## BEGIN
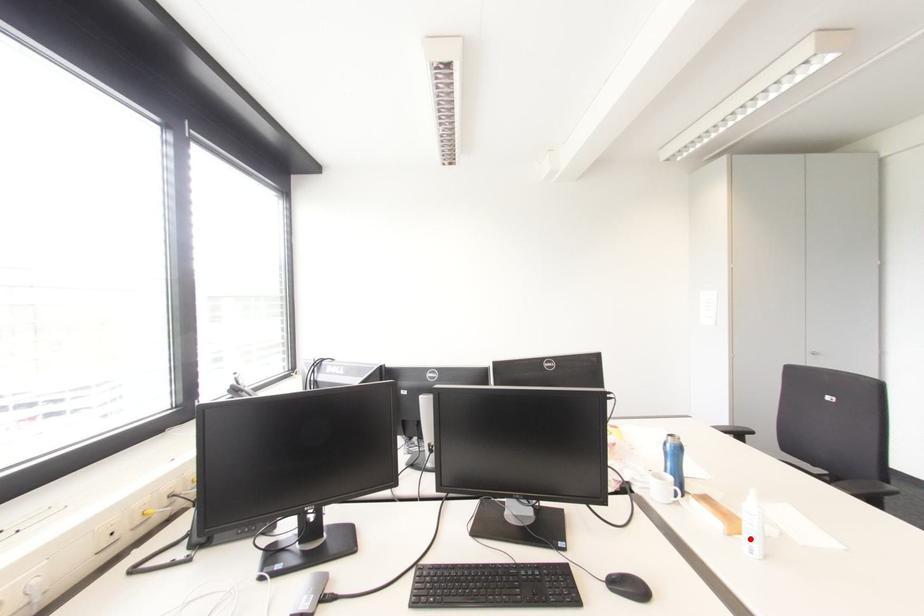
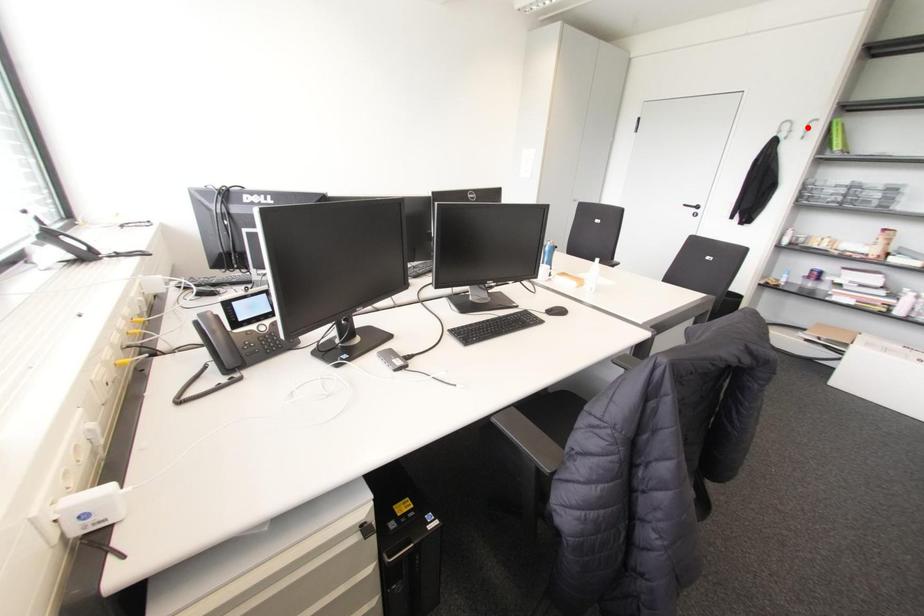
I am providing you with two images of the same scene from different viewpoints. A red point is marked on the first image and another point is marked on the second image. Does the point marked in image1 correspond to the same location as the one in image2?

No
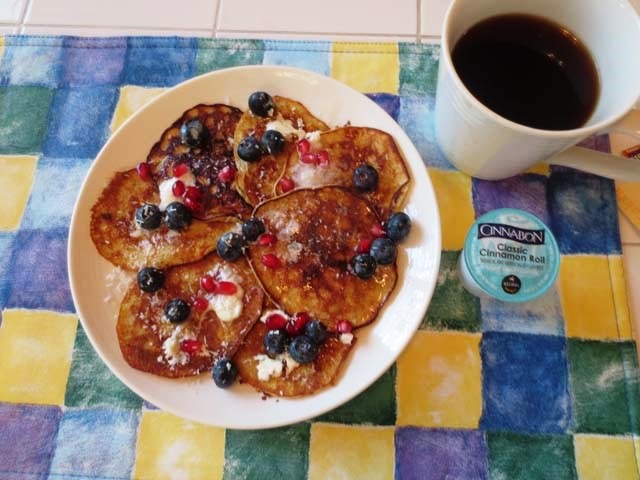
Where is `white plate`? This screenshot has width=640, height=480. white plate is located at coordinates (294, 91).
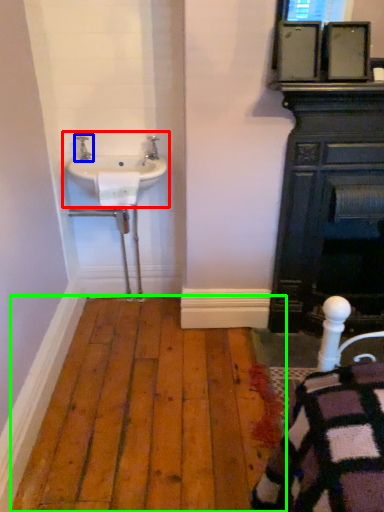
Question: Estimate the real-world distances between objects in this image. Which object is closer to sink (highlighted by a red box), tap (highlighted by a blue box) or hardwood (highlighted by a green box)?

Choices:
 (A) tap
 (B) hardwood

Answer: (A)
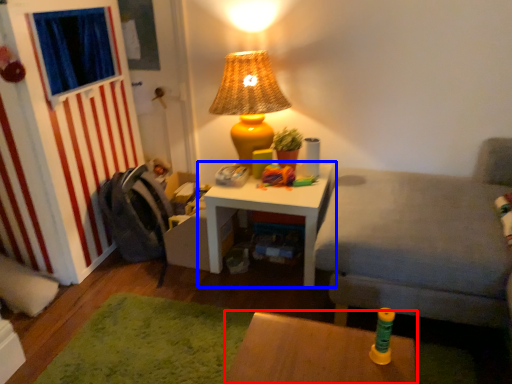
Question: Which object is further to the camera taking this photo, table (highlighted by a red box) or table (highlighted by a blue box)?

Choices:
 (A) table
 (B) table

Answer: (B)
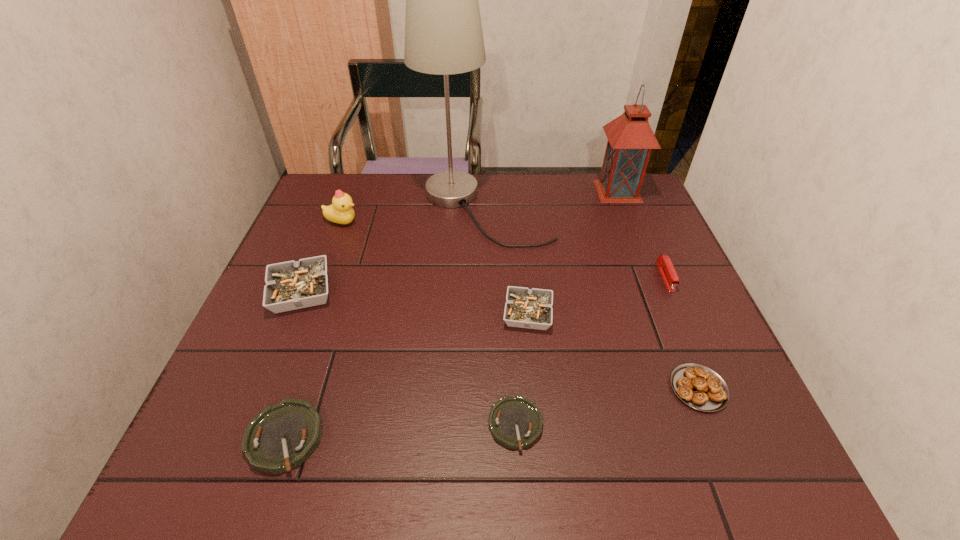
Image resolution: width=960 pixels, height=540 pixels. Identify the location of free area in between the smaller gray ashtray and the stapler. [596, 295].

Identify the location of free point between the shortest object and the pink lantern. The image size is (960, 540). (566, 308).

Image resolution: width=960 pixels, height=540 pixels. What are the coordinates of `free space between the third tallest object and the tallest object` in the screenshot? It's located at (413, 215).

Locate an element on the screen. Image resolution: width=960 pixels, height=540 pixels. free space between the second tallest ashtray and the third tallest object is located at coordinates (435, 268).

Locate an element on the screen. The image size is (960, 540). vacant space that's between the pink lantern and the smaller green ashtray is located at coordinates (566, 308).

Locate an element on the screen. free point between the pastry and the smaller gray ashtray is located at coordinates (613, 351).

Where is `free point between the shortest object and the right gray ashtray`? The width and height of the screenshot is (960, 540). free point between the shortest object and the right gray ashtray is located at coordinates (521, 369).

This screenshot has width=960, height=540. Identify the location of free area in between the right gray ashtray and the pastry. (613, 351).

Where is `free space between the smaller gray ashtray and the bigger green ashtray`? The height and width of the screenshot is (540, 960). free space between the smaller gray ashtray and the bigger green ashtray is located at coordinates (406, 376).

Find the location of a particular element. The width and height of the screenshot is (960, 540). free spot between the pink lantern and the second tallest ashtray is located at coordinates (573, 253).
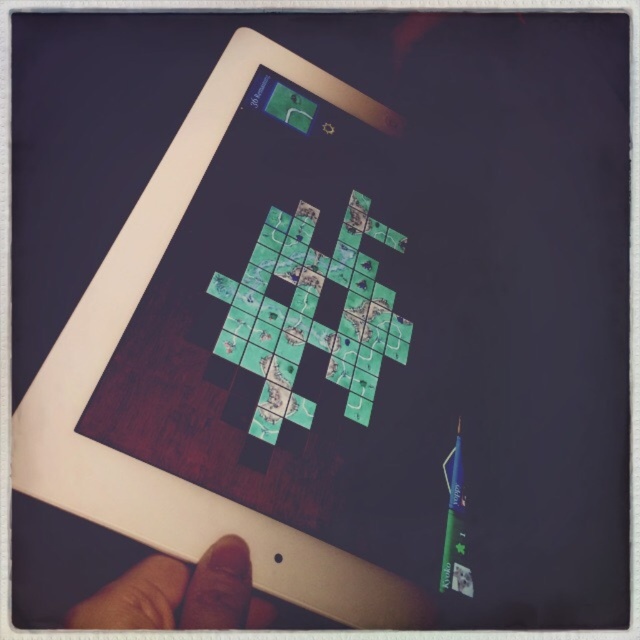
Consider the image. You are holding a tablet with a screen that is 10 inches wide. You want to place your finger on the brown skin at lower left and the green matte puzzle pieces at center simultaneously. Is this possible?

The distance between the green matte puzzle pieces at center and the brown skin at lower left is 14.60 inches. Since the tablet screen is only 10 inches wide, your fingers cannot reach both areas at the same time.

You are playing a puzzle game on a tablet. You see the green matte puzzle pieces at center and the brown skin at lower left. Which object is positioned higher on the screen?

The green matte puzzle pieces at center are positioned higher on the screen than the brown skin at lower left.

You are trying to solve a puzzle on a tablet. The puzzle has green matte puzzle pieces at center and brown skin at lower left. Which object is wider?

The green matte puzzle pieces at center are wider than the brown skin at lower left.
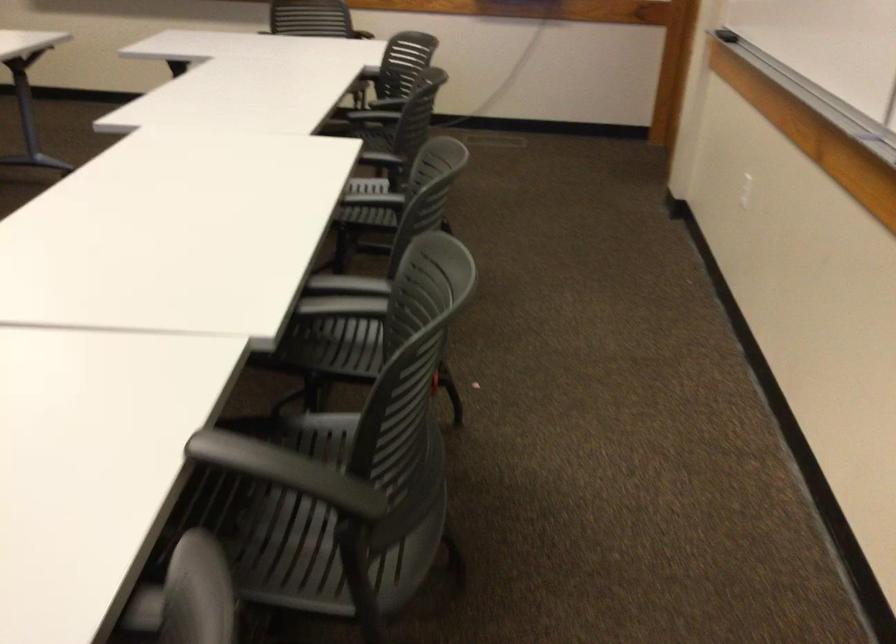
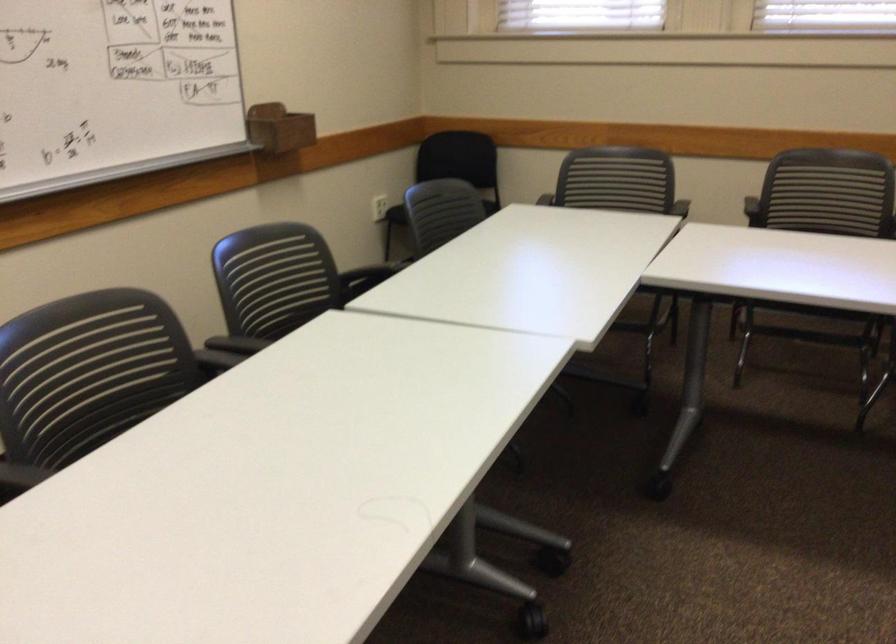
Question: I am providing you with two images of the same scene from different viewpoints. After the viewpoint changes to image2, which objects are now occluded?

Choices:
 (A) black chair sitting surface
 (B) wooden marker holder
 (C) spoon
 (D) chair sitting surface

Answer: (A)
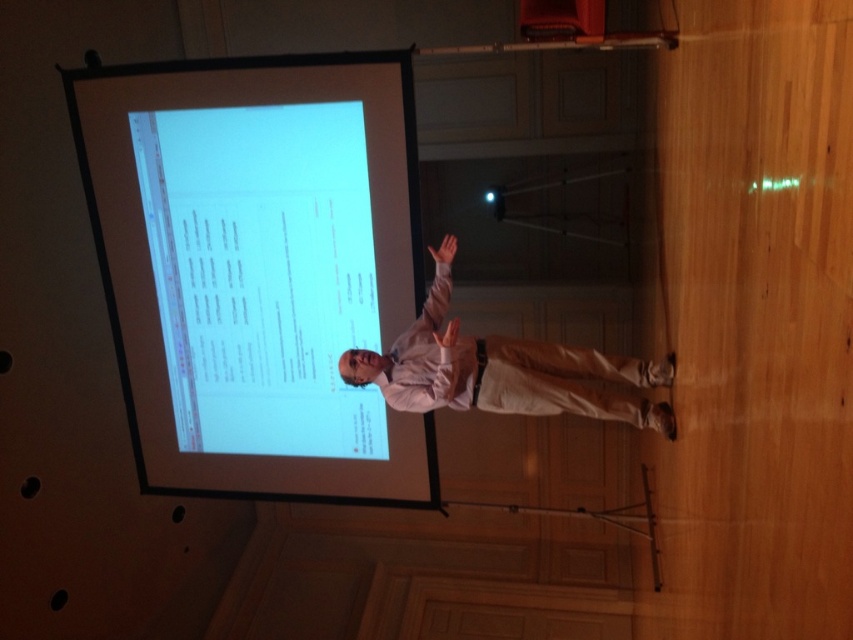
You are an event planner setting up a new projector. The projector needs to be placed at a position that can project onto the point marked as point (257, 268). Where should you aim the projector to hit the white glossy projection screen at upper center?

The point (257, 268) marks the white glossy projection screen at upper center, so you should aim the projector at the white glossy projection screen at upper center to hit the desired point.

You are an event coordinator setting up a new projector. The projector needs to be placed at point 0.5, 0.5 to ensure proper focus. Will the white glossy projection screen at upper center at its current position interfere with the projector setup?

The white glossy projection screen at upper center is positioned at point (257,268), which is different from the projector placement point (426,320). Therefore, the screen will not interfere with the projector setup.

From the picture: You are sitting in the audience and looking at the stage. There are two points marked on the projection screen. Which point is closer to you, point (271, 227) or point (436, 257)?

Point (271, 227) is closer to you because it is further to the viewer than point (436, 257).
## END
• **What you have to do**: Can you recast the whole listing above as a numbered list, dropping the blank lines and leaving the pictures out?

• **Correct output**:
1. I am providing you with two images of the same scene from different viewpoints. A red point is marked on the first image and another point is marked on the second image. Does the point marked in image1 correspond to the same location as the one in image2?
2. No
3. Where is `white plate`? This screenshot has width=640, height=480. white plate is located at coordinates (294, 91).
4. Question: Estimate the real-world distances between objects in this image. Which object is closer to sink (highlighted by a red box), tap (highlighted by a blue box) or hardwood (highlighted by a green box)?
5. Choices:
6.  (A) tap
7.  (B) hardwood
8. Answer: (A)
9. Question: Which object is further to the camera taking this photo, table (highlighted by a red box) or table (highlighted by a blue box)?
10. Choices:
11.  (A) table
12.  (B) table
13. Answer: (B)
14. Image resolution: width=960 pixels, height=540 pixels. Identify the location of free area in between the smaller gray ashtray and the stapler. [596, 295].
15. Identify the location of free point between the shortest object and the pink lantern. The image size is (960, 540). (566, 308).
16. Image resolution: width=960 pixels, height=540 pixels. What are the coordinates of `free space between the third tallest object and the tallest object` in the screenshot? It's located at (413, 215).
17. Locate an element on the screen. Image resolution: width=960 pixels, height=540 pixels. free space between the second tallest ashtray and the third tallest object is located at coordinates (435, 268).
18. Locate an element on the screen. The image size is (960, 540). vacant space that's between the pink lantern and the smaller green ashtray is located at coordinates (566, 308).
19. Locate an element on the screen. free point between the pastry and the smaller gray ashtray is located at coordinates (613, 351).
20. Where is `free point between the shortest object and the right gray ashtray`? The width and height of the screenshot is (960, 540). free point between the shortest object and the right gray ashtray is located at coordinates (521, 369).
21. This screenshot has width=960, height=540. Identify the location of free area in between the right gray ashtray and the pastry. (613, 351).
22. Where is `free space between the smaller gray ashtray and the bigger green ashtray`? The height and width of the screenshot is (540, 960). free space between the smaller gray ashtray and the bigger green ashtray is located at coordinates (406, 376).
23. Find the location of a particular element. The width and height of the screenshot is (960, 540). free spot between the pink lantern and the second tallest ashtray is located at coordinates (573, 253).
24. Consider the image. You are holding a tablet with a screen that is 10 inches wide. You want to place your finger on the brown skin at lower left and the green matte puzzle pieces at center simultaneously. Is this possible?
25. The distance between the green matte puzzle pieces at center and the brown skin at lower left is 14.60 inches. Since the tablet screen is only 10 inches wide, your fingers cannot reach both areas at the same time.
26. You are playing a puzzle game on a tablet. You see the green matte puzzle pieces at center and the brown skin at lower left. Which object is positioned higher on the screen?
27. The green matte puzzle pieces at center are positioned higher on the screen than the brown skin at lower left.
28. You are trying to solve a puzzle on a tablet. The puzzle has green matte puzzle pieces at center and brown skin at lower left. Which object is wider?
29. The green matte puzzle pieces at center are wider than the brown skin at lower left.
30. Question: I am providing you with two images of the same scene from different viewpoints. After the viewpoint changes to image2, which objects are now occluded?
31. Choices:
32.  (A) black chair sitting surface
33.  (B) wooden marker holder
34.  (C) spoon
35.  (D) chair sitting surface
36. Answer: (A)
37. You are an event planner setting up a new projector. The projector needs to be placed at a position that can project onto the point marked as point (257, 268). Where should you aim the projector to hit the white glossy projection screen at upper center?
38. The point (257, 268) marks the white glossy projection screen at upper center, so you should aim the projector at the white glossy projection screen at upper center to hit the desired point.
39. You are an event coordinator setting up a new projector. The projector needs to be placed at point 0.5, 0.5 to ensure proper focus. Will the white glossy projection screen at upper center at its current position interfere with the projector setup?
40. The white glossy projection screen at upper center is positioned at point (257,268), which is different from the projector placement point (426,320). Therefore, the screen will not interfere with the projector setup.
41. From the picture: You are sitting in the audience and looking at the stage. There are two points marked on the projection screen. Which point is closer to you, point (271, 227) or point (436, 257)?
42. Point (271, 227) is closer to you because it is further to the viewer than point (436, 257).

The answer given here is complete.